Problem to solve: Pictures aside, return every line below exactly as written.

Spatial reasoning data
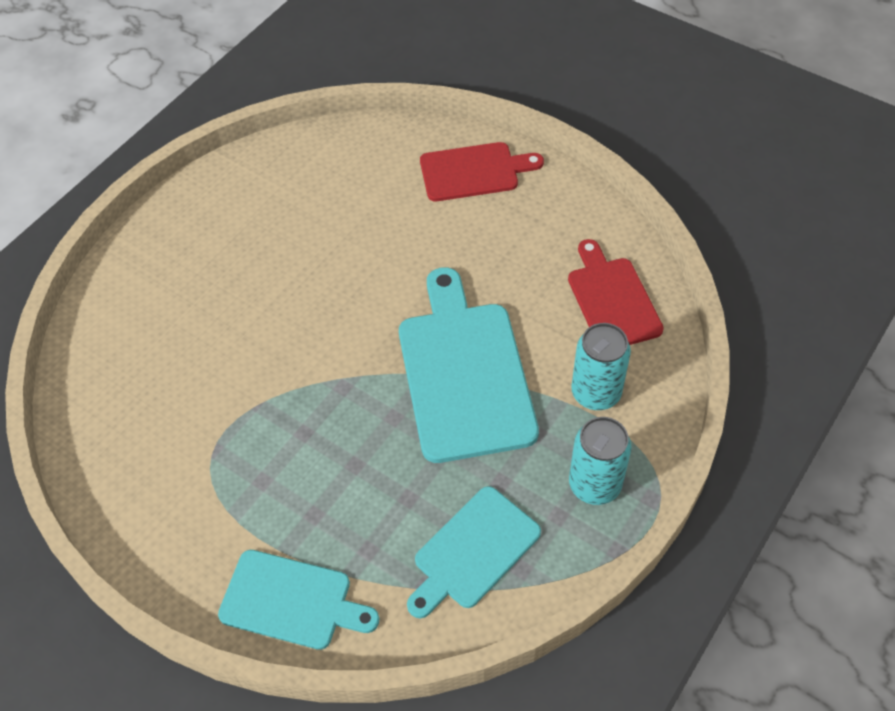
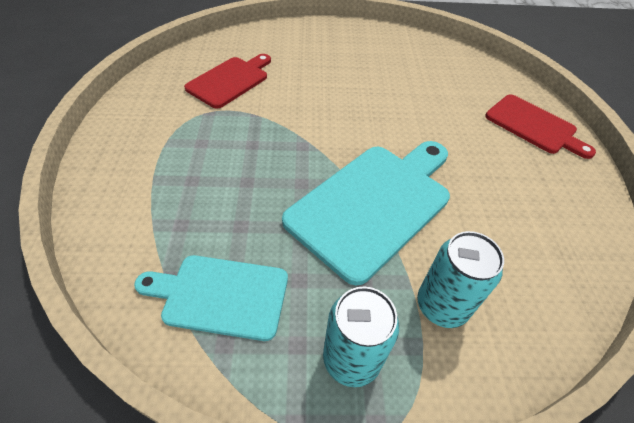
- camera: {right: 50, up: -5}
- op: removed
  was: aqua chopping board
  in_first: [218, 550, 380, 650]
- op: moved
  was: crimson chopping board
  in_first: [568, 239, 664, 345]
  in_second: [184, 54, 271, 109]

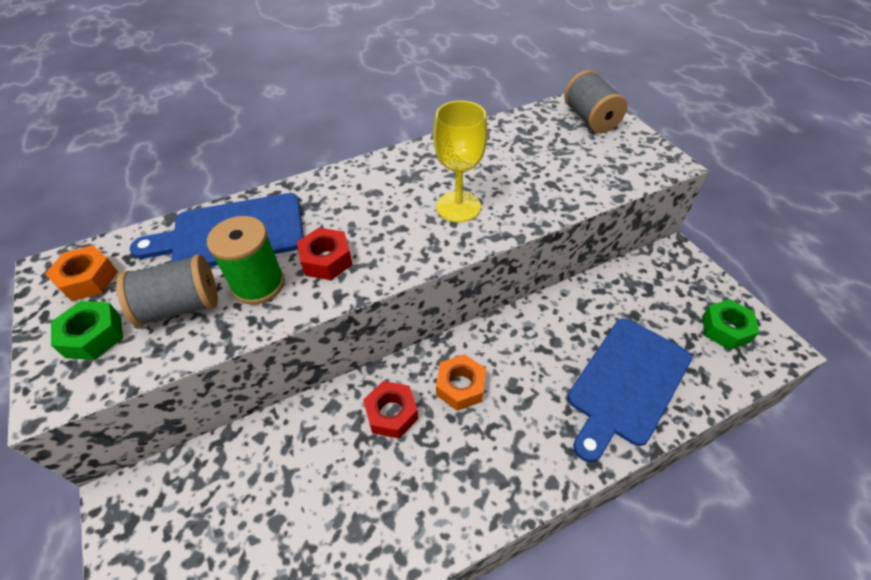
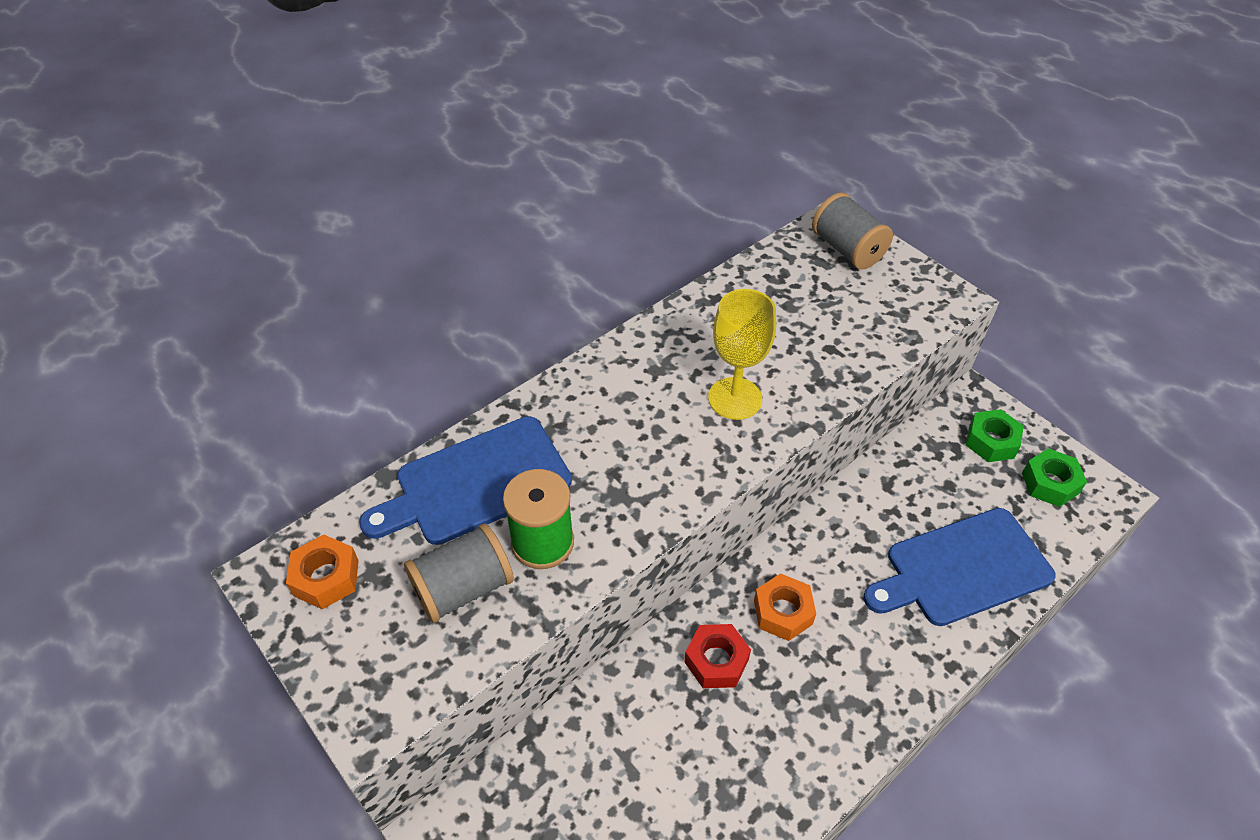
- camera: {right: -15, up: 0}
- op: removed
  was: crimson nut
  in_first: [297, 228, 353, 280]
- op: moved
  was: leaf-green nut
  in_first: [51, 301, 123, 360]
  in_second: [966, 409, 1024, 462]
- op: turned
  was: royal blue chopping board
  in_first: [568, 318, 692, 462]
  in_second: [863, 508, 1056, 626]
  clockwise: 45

Response to the exercise:
- camera: {right: 50, up: -5}
- op: removed
  was: aqua chopping board
  in_first: [218, 550, 380, 650]
- op: moved
  was: crimson chopping board
  in_first: [568, 239, 664, 345]
  in_second: [184, 54, 271, 109]

- camera: {right: -15, up: 0}
- op: removed
  was: crimson nut
  in_first: [297, 228, 353, 280]
- op: moved
  was: leaf-green nut
  in_first: [51, 301, 123, 360]
  in_second: [966, 409, 1024, 462]
- op: turned
  was: royal blue chopping board
  in_first: [568, 318, 692, 462]
  in_second: [863, 508, 1056, 626]
  clockwise: 45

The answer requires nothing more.